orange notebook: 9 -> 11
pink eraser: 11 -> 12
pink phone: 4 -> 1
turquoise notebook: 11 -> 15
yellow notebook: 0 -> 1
...
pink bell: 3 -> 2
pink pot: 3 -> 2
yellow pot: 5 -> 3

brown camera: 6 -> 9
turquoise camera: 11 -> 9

*PROBLEM STATEMENT*: An answer consisting of the number alone is required: how many lines in the entries hold the string "camera"?

*FINAL ANSWER*: 2